> _Work instructions_
Report each line of the listing that carries the word "minus".

> _Data for analysis_
=====

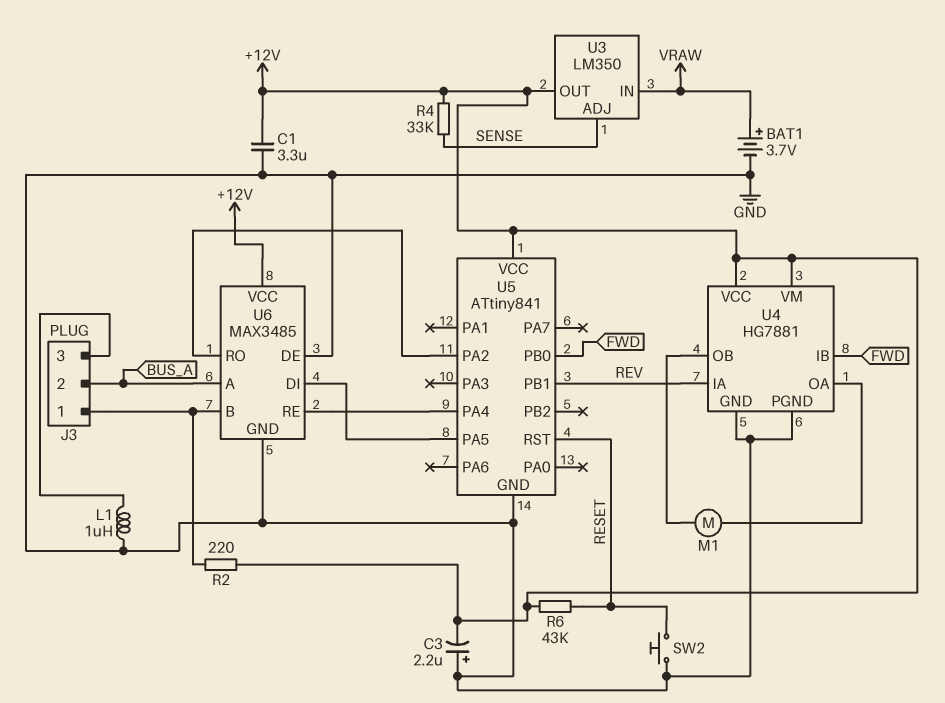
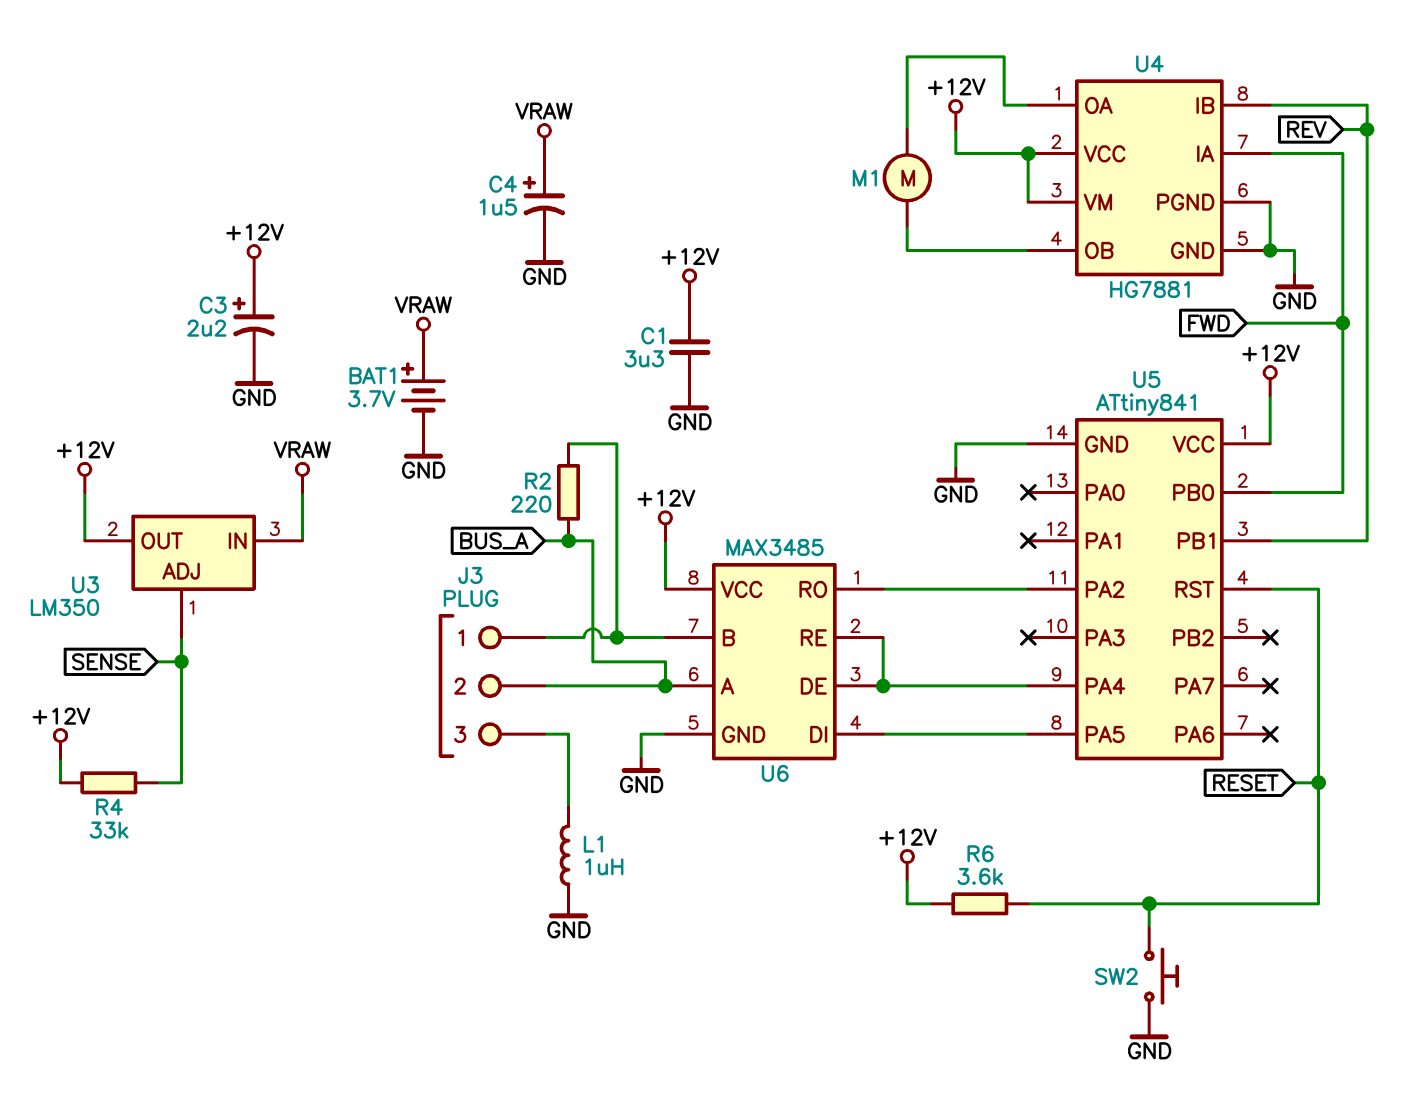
C3: 2.2uF (plus GND, minus +12V) -> 2.2uF (plus +12V, minus GND)
C4: none -> 1.5uF (plus VRAW, minus GND)
R2: 220 (+12V, J3/1) -> 220 (BUS_A, J3/1)
R6: 43k (+12V, RESET) -> 3.6k (+12V, RESET)
U4 pin IA: REV -> FWD
U4 pin IB: FWD -> REV
U6 pin DE: GND -> U5/PA4

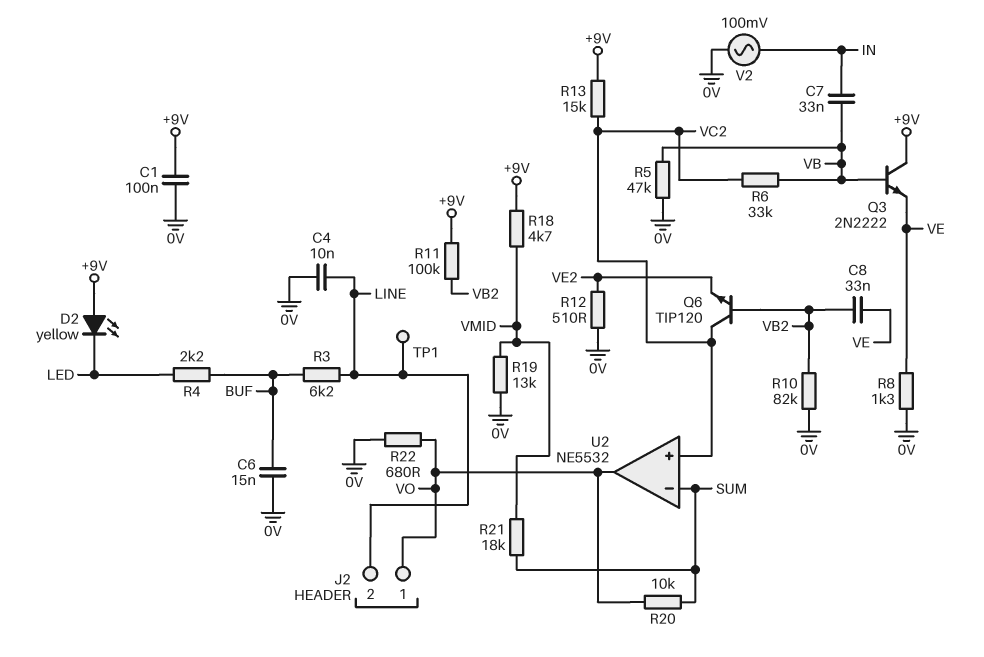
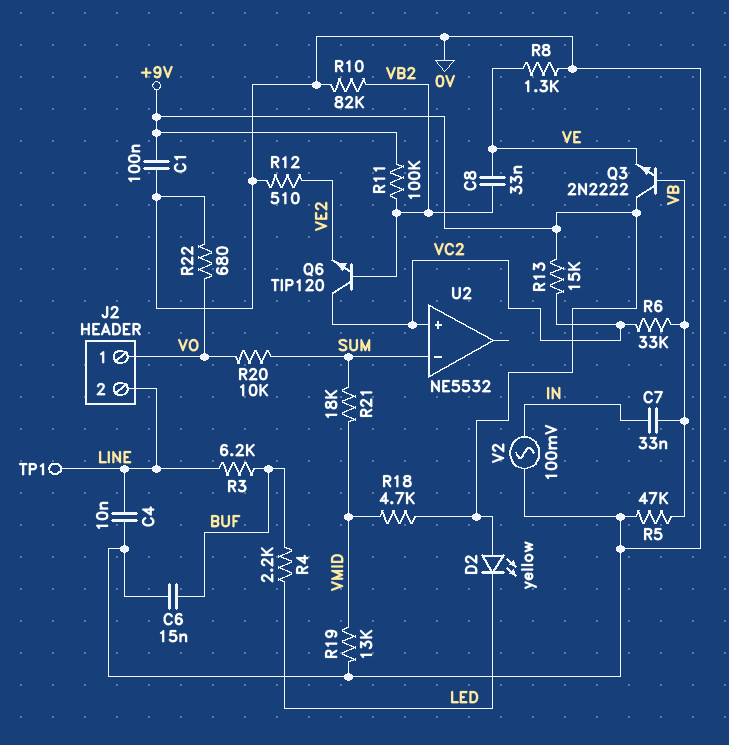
U2 pin out: VO -> none

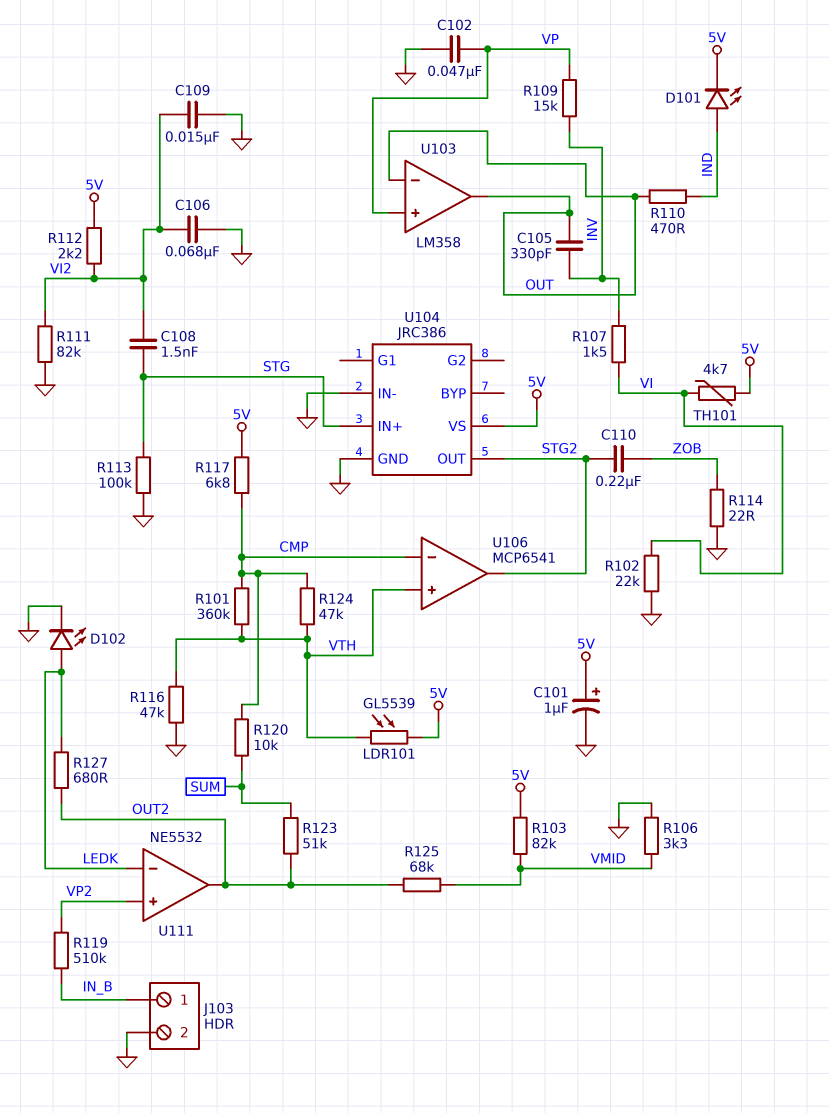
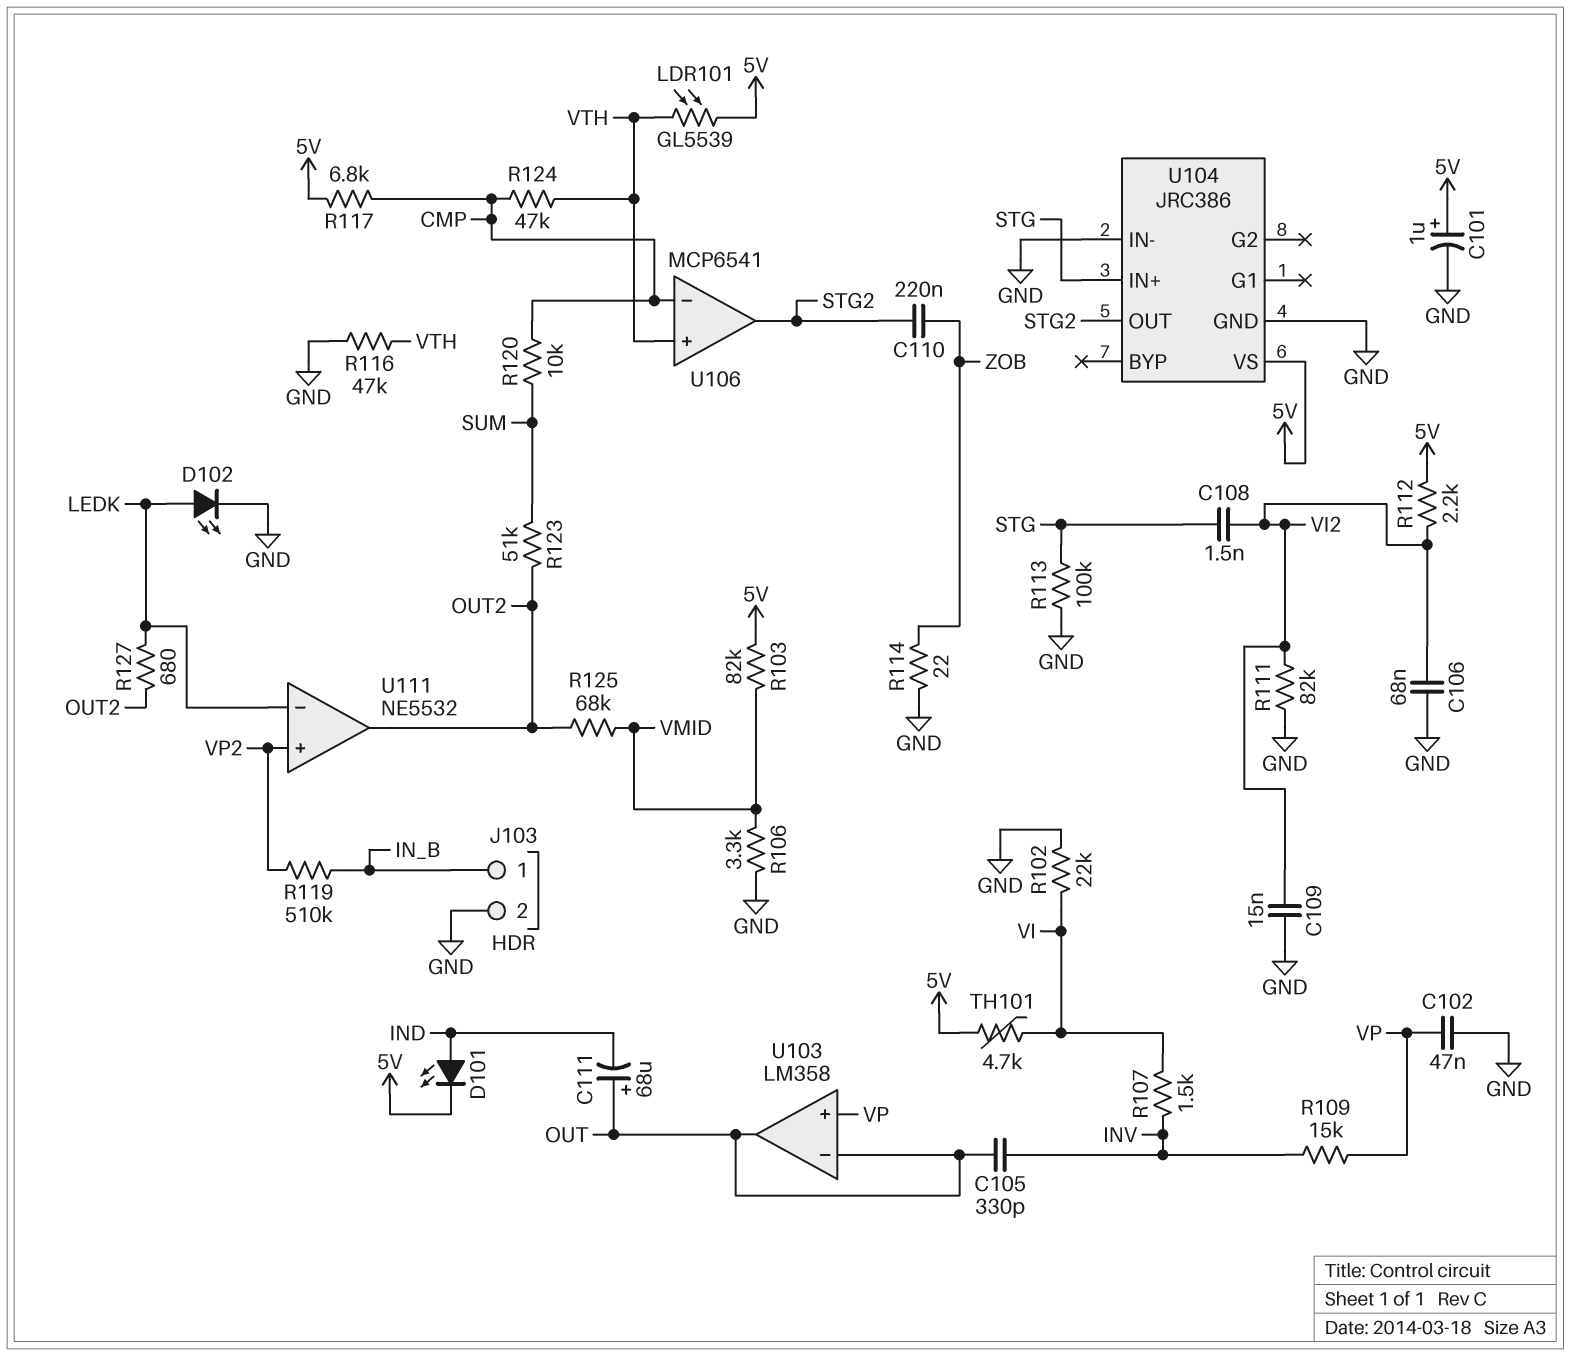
C111: none -> 68uF (plus OUT, minus IND)
R101: 360k (CMP, VTH) -> none
R110: 470 (IND, OUT) -> none

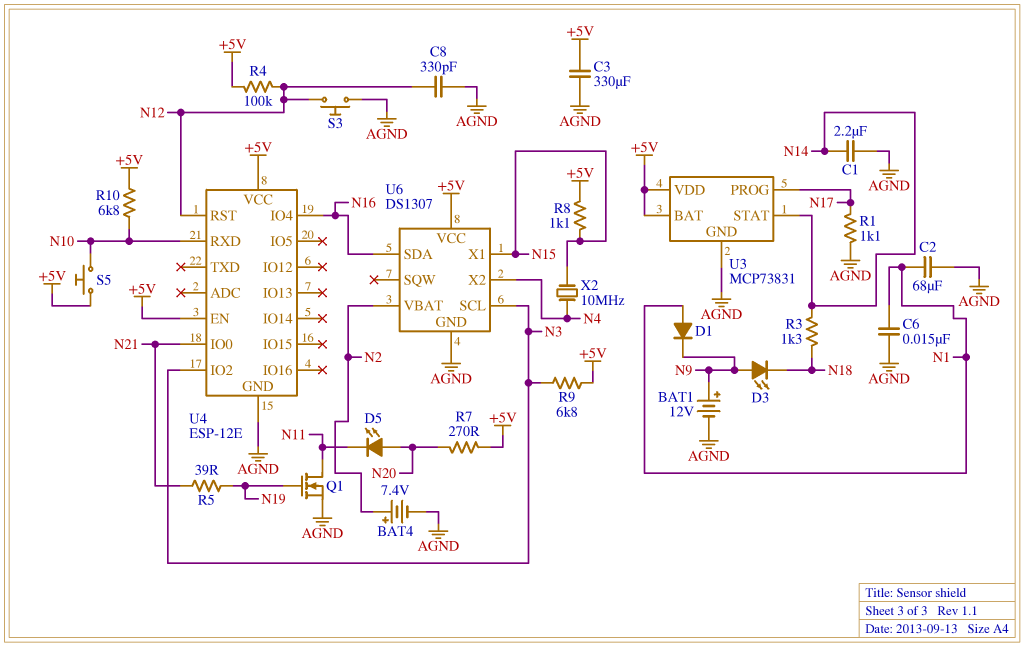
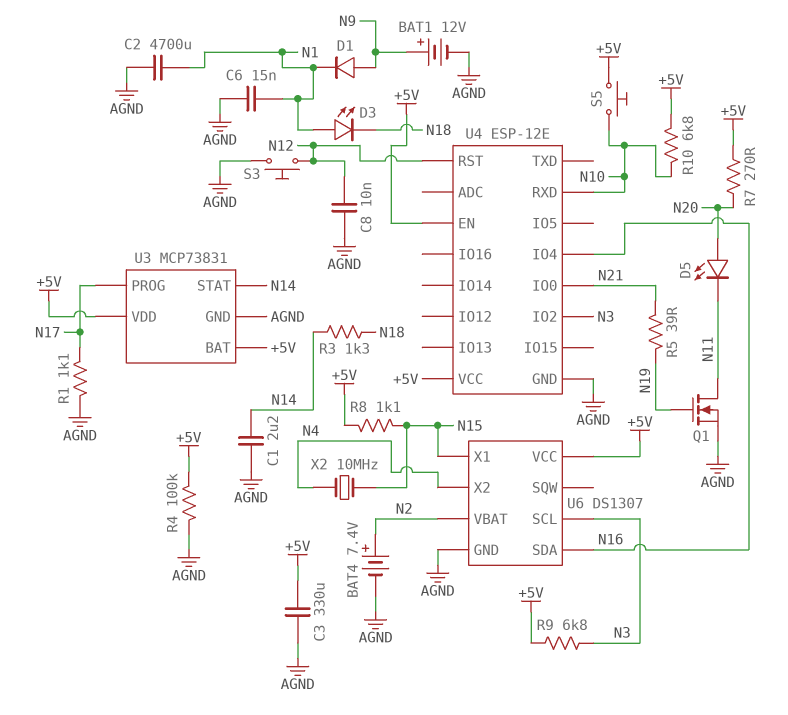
C2: 68uF (AGND, N1) -> 4700uF (AGND, N1)
C8: 330pF (AGND, N12) -> 10nF (AGND, N12)
D1: diode (A N1, K N9) -> diode (A N9, K N1)
D3: LED (A N9, K N18) -> LED (A N1, K N18)
R4: 100k (+5V, N12) -> 100k (+5V, AGND)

=====

> _Exercise solution_
C3: 2.2uF (plus GND, minus +12V) -> 2.2uF (plus +12V, minus GND)
C4: none -> 1.5uF (plus VRAW, minus GND)
C111: none -> 68uF (plus OUT, minus IND)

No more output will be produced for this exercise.